____ Data records

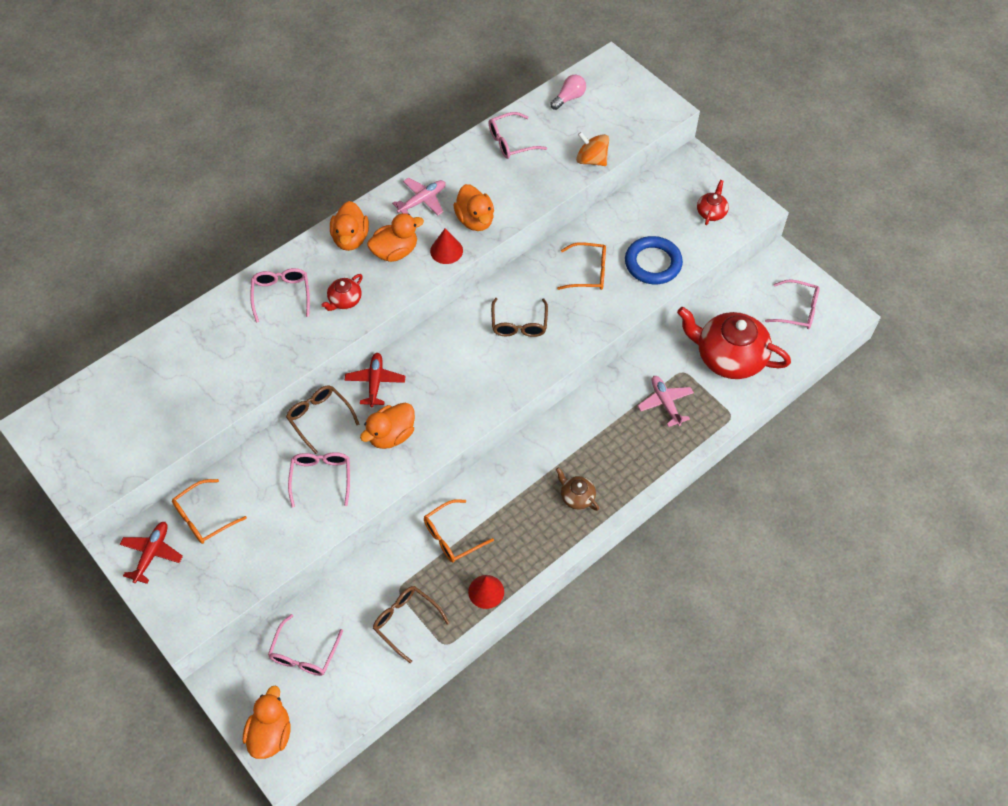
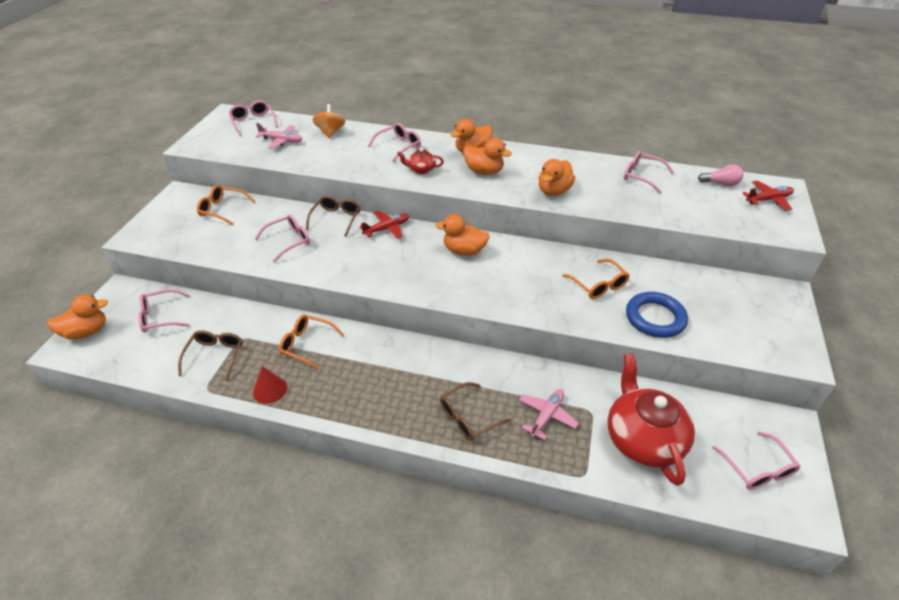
camera: 55 degrees right, 15 degrees down
red plane [120,522,183,584] -> red plane moved to [742,180,794,211]
orange duck [360,402,415,449] -> orange duck moved to [435,214,490,256]
pink plane [392,178,445,215] -> pink plane moved to [256,123,302,149]
red cone [430,228,463,264] -> none
brown glasses [491,298,548,337] -> brown glasses moved to [440,382,511,441]
brown teapot [556,467,599,511] -> none
orange spinning top [576,132,609,166] -> orange spinning top moved to [312,104,345,138]
red teapot [697,180,729,225] -> none
none -> pink glasses [229,100,278,136]

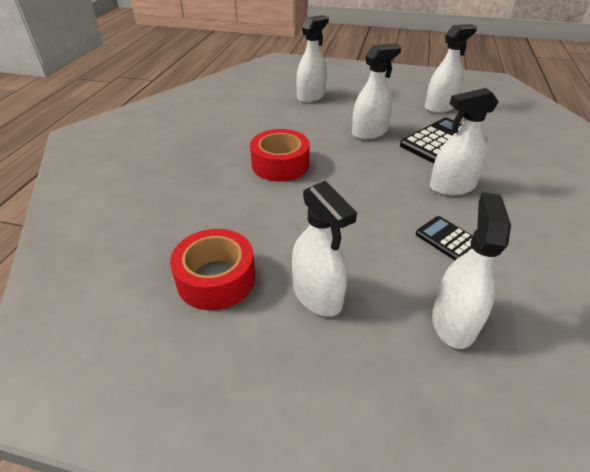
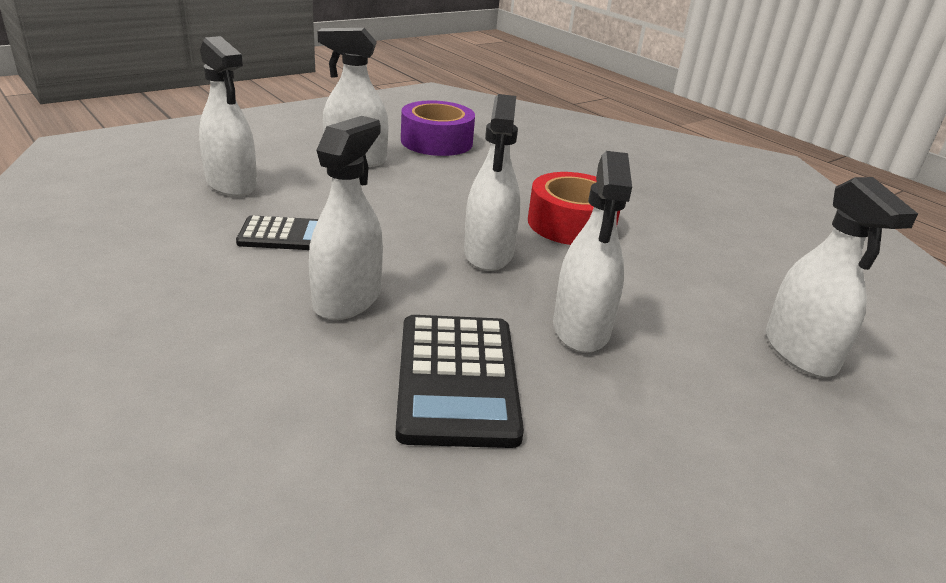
camera: 125 degrees right, 10 degrees down
red tape [170,229,255,310] -> purple tape [401,100,475,156]
white spray bottle [425,24,477,113] -> white spray bottle moved to [464,94,521,271]

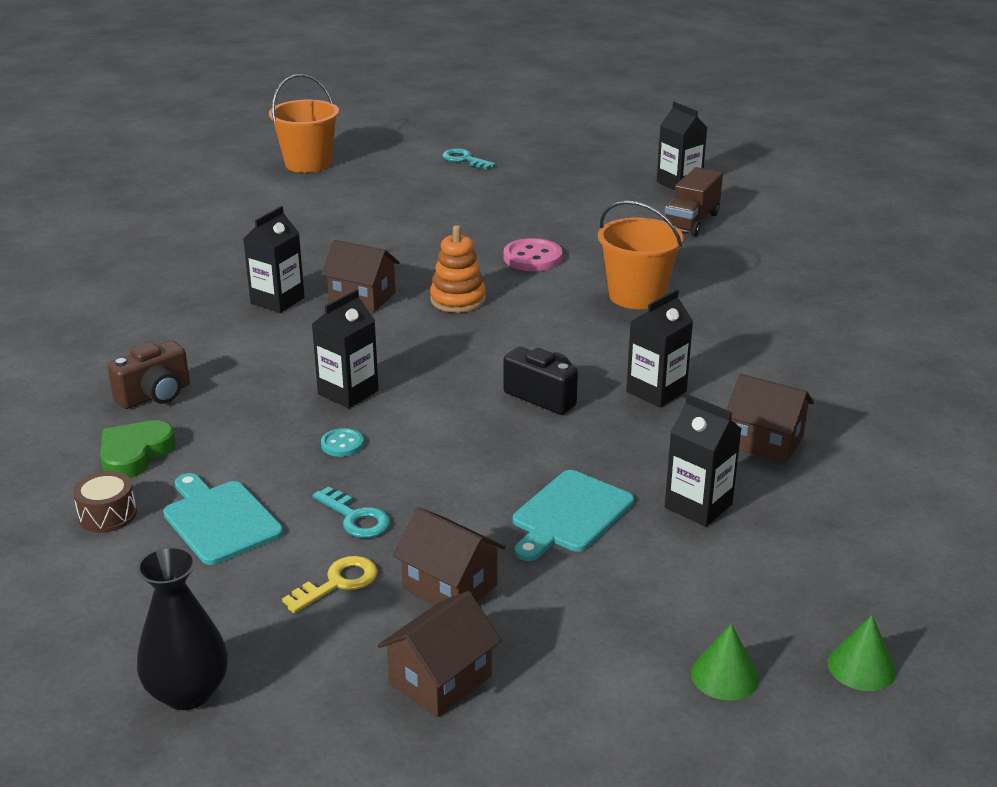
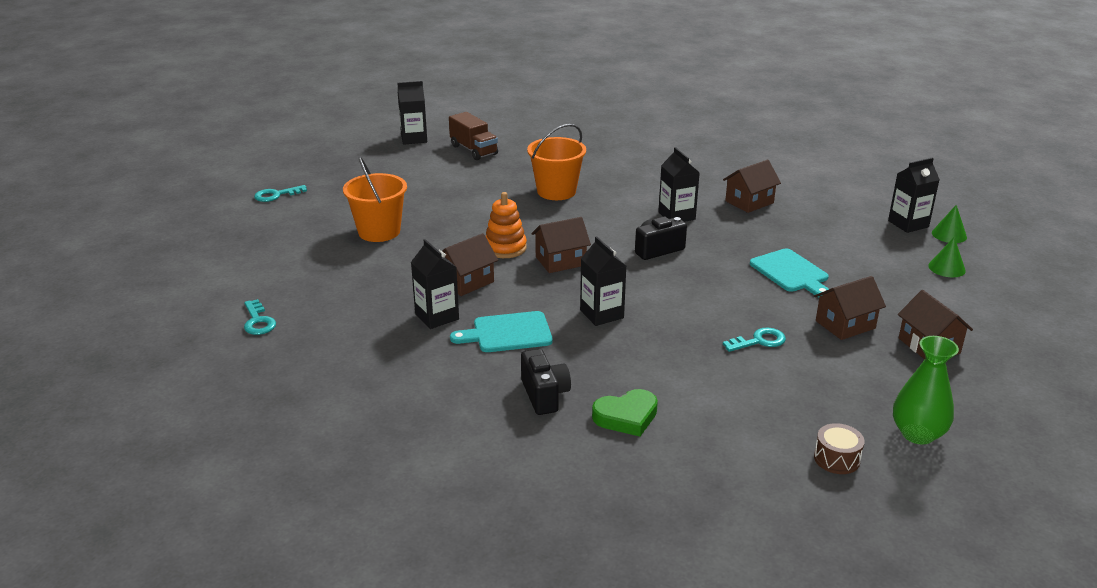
camera: 65 degrees left, 0 degrees up
brown drum [73,471,137,533] -> brown drum moved to [814,423,865,474]
green heart [100,420,176,478] -> green heart turned 75 degrees counterclockwise [592,389,658,437]
brown camera [108,340,190,409] -> black camera [521,349,571,415]
black vase [137,546,228,710] -> green vase [893,336,959,445]
turquoise cutting board [163,473,283,565] -> turquoise cutting board moved to [450,311,553,352]
orange bucket [269,74,339,173] -> orange bucket moved to [343,157,407,242]
yellow key [282,556,378,613] -> none
turquoise button [321,428,364,457] -> none
pink button [504,238,563,271] -> none
black carton [665,394,741,527] -> black carton moved to [888,157,940,233]
none -> turquoise key [244,299,276,335]
none -> brown house [532,217,591,273]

________

Task details: Copy out, in full, each line above that has the word "brown" in it.

Answer to the exercise:
brown glasses [491,298,548,337] -> brown glasses moved to [440,382,511,441]
brown teapot [556,467,599,511] -> none
brown drum [73,471,137,533] -> brown drum moved to [814,423,865,474]
brown camera [108,340,190,409] -> black camera [521,349,571,415]
none -> brown house [532,217,591,273]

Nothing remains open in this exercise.